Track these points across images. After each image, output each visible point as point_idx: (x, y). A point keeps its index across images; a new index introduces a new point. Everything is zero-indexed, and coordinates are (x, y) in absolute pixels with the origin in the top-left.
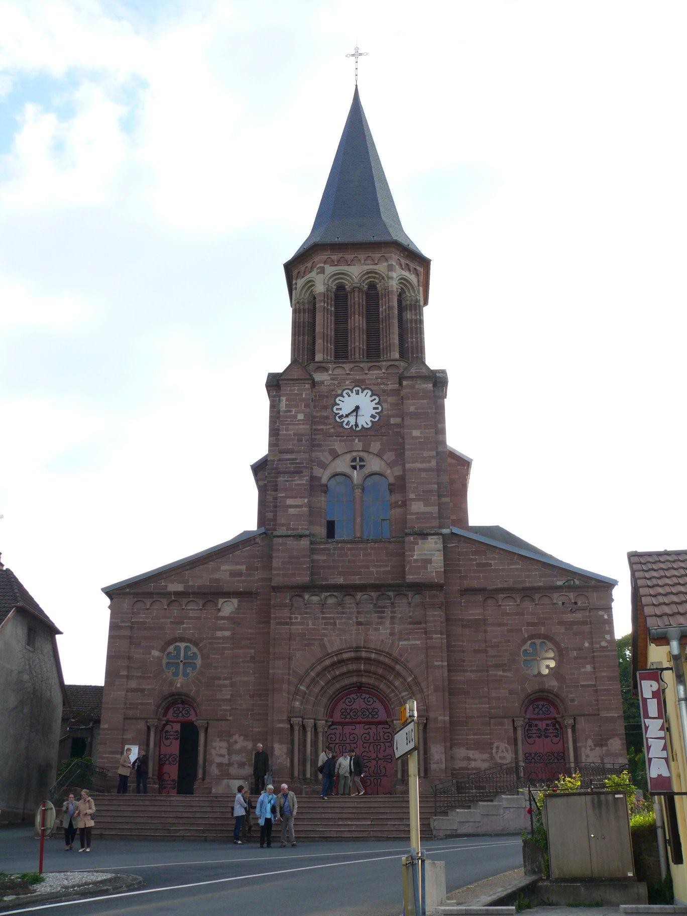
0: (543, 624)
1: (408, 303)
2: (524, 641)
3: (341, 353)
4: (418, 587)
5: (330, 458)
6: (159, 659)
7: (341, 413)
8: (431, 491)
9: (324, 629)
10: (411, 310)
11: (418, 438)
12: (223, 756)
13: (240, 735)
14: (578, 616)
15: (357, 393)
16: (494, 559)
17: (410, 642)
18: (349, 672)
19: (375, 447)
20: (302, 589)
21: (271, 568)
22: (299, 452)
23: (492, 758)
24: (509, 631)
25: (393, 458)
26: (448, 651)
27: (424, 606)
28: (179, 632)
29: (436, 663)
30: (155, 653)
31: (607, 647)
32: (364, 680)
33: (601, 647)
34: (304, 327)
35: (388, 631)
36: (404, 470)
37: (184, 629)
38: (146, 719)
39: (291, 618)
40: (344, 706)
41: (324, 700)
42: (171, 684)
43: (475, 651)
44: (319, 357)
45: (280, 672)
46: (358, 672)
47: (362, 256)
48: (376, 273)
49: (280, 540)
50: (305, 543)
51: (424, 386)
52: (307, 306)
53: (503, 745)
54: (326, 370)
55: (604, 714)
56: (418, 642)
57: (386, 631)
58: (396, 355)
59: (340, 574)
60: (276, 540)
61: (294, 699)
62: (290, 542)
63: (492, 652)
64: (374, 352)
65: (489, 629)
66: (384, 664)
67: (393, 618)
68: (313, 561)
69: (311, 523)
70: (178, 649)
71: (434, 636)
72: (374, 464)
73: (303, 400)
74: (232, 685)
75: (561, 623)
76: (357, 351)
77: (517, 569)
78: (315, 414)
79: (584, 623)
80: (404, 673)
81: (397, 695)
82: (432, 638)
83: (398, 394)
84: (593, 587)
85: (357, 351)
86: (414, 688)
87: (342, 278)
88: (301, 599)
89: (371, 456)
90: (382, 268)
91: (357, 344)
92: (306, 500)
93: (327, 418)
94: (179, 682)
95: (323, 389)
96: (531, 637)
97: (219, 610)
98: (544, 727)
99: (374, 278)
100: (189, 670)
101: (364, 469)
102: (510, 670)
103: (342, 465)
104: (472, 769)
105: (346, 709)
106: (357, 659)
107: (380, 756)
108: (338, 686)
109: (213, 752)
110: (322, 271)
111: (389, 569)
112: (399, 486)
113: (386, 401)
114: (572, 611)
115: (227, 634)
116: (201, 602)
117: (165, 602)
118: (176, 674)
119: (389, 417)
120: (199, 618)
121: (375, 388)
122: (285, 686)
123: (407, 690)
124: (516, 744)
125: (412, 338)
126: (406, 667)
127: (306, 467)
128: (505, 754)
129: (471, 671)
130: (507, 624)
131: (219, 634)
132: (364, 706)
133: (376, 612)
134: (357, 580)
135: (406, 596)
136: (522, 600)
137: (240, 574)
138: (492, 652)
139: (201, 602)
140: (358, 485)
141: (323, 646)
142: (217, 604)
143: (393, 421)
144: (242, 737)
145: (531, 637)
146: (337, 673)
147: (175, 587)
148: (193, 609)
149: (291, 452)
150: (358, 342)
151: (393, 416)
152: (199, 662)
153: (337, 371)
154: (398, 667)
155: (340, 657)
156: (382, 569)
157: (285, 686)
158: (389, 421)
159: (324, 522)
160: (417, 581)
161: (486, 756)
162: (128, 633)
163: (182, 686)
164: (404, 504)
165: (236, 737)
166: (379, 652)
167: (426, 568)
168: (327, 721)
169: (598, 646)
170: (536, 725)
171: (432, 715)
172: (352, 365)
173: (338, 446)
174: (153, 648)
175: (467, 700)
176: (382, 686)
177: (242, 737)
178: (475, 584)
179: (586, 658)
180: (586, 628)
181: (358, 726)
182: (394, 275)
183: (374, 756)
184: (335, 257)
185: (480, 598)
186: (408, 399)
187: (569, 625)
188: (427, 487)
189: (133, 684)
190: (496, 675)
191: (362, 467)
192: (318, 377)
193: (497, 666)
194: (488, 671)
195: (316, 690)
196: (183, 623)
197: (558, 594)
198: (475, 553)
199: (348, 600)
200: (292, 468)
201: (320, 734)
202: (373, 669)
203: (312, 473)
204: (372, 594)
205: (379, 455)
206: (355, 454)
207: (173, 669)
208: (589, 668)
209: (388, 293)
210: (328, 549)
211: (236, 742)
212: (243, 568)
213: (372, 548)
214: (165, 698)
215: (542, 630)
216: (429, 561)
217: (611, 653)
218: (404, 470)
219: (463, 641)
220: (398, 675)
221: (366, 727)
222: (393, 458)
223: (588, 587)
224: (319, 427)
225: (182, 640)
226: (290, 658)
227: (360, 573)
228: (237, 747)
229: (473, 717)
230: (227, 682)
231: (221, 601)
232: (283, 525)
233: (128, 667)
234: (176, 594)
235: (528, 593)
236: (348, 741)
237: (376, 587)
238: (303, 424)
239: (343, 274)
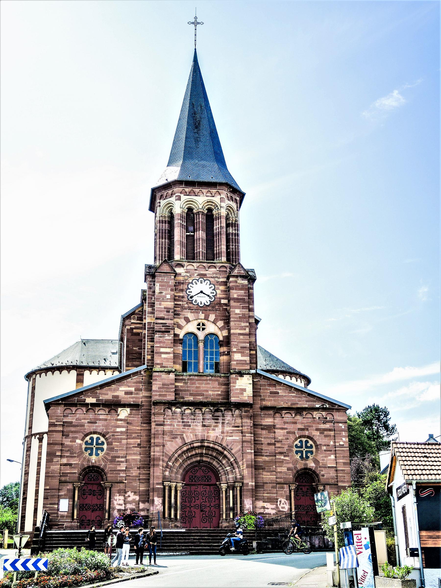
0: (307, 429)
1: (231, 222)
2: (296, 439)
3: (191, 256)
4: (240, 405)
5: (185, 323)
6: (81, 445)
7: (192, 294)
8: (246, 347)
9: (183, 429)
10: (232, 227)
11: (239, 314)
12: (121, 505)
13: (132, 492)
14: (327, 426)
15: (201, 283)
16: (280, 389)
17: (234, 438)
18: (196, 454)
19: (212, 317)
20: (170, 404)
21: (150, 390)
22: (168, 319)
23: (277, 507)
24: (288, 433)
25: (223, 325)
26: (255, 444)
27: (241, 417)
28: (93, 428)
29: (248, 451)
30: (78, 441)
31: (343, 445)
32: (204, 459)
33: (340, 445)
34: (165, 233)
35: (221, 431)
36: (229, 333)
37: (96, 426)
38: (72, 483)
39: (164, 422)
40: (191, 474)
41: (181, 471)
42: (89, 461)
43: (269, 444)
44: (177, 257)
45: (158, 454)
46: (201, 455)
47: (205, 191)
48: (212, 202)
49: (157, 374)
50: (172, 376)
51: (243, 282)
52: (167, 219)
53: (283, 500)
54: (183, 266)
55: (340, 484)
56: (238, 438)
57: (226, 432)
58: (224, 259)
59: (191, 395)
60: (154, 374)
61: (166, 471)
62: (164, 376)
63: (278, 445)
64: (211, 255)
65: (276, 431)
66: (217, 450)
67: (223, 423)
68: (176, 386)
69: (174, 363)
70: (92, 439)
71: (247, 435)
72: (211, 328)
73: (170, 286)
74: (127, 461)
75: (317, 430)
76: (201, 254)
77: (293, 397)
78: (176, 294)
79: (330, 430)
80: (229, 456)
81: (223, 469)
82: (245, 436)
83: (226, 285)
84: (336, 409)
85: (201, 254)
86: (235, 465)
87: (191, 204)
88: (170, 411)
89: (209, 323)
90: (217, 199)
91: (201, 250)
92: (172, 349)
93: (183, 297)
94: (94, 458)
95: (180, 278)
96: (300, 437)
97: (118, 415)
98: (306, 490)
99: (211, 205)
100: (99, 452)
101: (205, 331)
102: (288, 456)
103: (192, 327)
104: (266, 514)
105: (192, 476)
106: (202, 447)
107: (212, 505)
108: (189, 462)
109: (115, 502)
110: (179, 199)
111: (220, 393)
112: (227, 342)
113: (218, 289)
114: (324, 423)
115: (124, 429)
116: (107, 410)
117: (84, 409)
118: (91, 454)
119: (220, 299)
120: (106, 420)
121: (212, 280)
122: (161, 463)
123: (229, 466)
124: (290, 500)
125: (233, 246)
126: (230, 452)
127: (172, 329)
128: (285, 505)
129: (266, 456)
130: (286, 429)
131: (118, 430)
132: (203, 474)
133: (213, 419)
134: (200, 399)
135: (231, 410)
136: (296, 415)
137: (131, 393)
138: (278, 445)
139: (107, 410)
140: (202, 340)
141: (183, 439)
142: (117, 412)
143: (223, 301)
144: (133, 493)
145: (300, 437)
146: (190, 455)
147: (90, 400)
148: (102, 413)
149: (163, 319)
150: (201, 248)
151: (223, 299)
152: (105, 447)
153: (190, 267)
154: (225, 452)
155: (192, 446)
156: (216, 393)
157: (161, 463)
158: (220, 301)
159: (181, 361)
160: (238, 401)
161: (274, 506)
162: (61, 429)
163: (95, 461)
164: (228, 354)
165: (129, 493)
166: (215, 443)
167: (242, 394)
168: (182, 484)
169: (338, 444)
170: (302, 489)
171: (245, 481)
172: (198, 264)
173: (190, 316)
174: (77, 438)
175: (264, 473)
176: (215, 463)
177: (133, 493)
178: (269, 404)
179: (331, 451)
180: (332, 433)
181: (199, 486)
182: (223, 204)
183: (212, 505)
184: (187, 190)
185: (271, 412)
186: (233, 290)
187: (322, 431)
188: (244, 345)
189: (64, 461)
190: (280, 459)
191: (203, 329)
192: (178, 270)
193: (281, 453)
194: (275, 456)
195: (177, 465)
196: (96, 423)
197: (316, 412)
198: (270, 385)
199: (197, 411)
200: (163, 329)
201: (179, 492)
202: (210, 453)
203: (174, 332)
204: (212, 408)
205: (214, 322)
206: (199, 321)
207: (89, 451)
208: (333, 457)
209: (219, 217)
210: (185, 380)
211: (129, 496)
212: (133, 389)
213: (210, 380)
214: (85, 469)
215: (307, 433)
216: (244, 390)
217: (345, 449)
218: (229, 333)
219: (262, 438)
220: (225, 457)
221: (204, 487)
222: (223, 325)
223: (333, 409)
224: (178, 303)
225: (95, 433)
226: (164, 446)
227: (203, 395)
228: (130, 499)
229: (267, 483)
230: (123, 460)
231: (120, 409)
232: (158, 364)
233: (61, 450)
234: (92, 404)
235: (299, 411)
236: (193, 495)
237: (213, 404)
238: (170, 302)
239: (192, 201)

◆ WORK INSTRUCTIONS:
Copy the material from its first line through the line containing "22: (299, 452)", with "pixels" replaced by "pixel units" and everything else unchanged. Leave the pictures out.

◆ WRITTEN RESPONSE:
Track these points across images. After each image, output each visible point as point_idx: (x, y). A point keeps its index across images; a new index introduces a new point. Everything is zero-indexed, and coordinates are (x, y) in absolute pixel units with the origin in the top-left.
0: (543, 624)
1: (408, 303)
2: (524, 641)
3: (341, 353)
4: (418, 587)
5: (330, 458)
6: (159, 659)
7: (341, 413)
8: (431, 491)
9: (324, 629)
10: (411, 310)
11: (418, 438)
12: (223, 756)
13: (240, 735)
14: (578, 616)
15: (357, 393)
16: (494, 559)
17: (410, 642)
18: (349, 672)
19: (375, 447)
20: (302, 589)
21: (271, 568)
22: (299, 452)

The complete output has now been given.